▶ TASK DETAILS:
Begin with the line holding "D207: diode BAV21", then print every line after it through the end of the data, exactly and with nothing added.

Dataset items:
◇ ◇ ◇ ◇ ◇ ◇ ◇

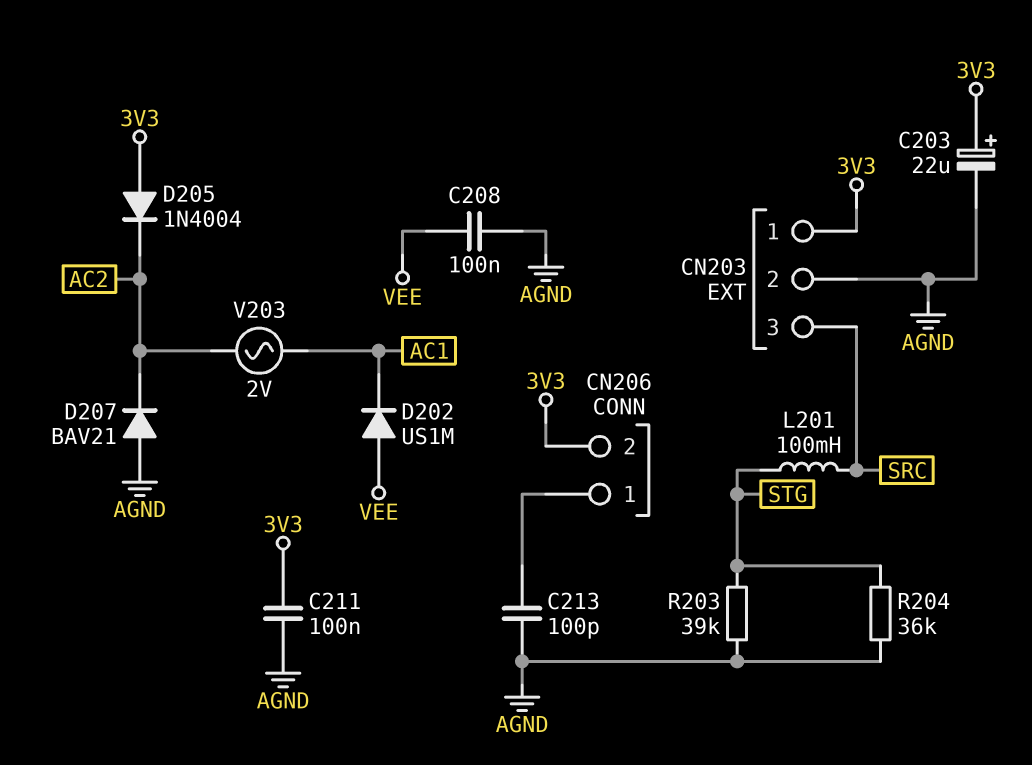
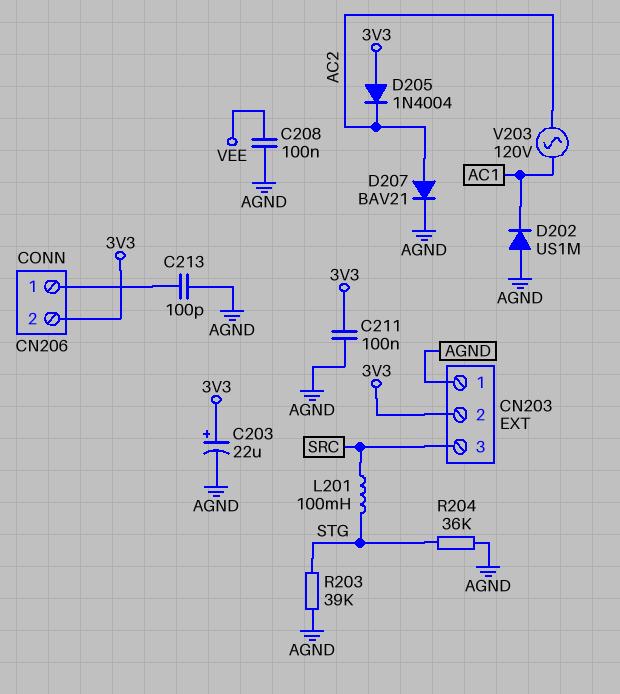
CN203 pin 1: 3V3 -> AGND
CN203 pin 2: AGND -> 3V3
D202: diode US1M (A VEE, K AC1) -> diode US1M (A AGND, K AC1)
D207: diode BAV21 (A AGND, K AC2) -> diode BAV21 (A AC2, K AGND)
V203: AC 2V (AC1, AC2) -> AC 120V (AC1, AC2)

◇ ◇ ◇ ◇ ◇ ◇ ◇

▶ SOLUTION TO THIS PROBLEM:
D207: diode BAV21 (A AGND, K AC2) -> diode BAV21 (A AC2, K AGND)
V203: AC 2V (AC1, AC2) -> AC 120V (AC1, AC2)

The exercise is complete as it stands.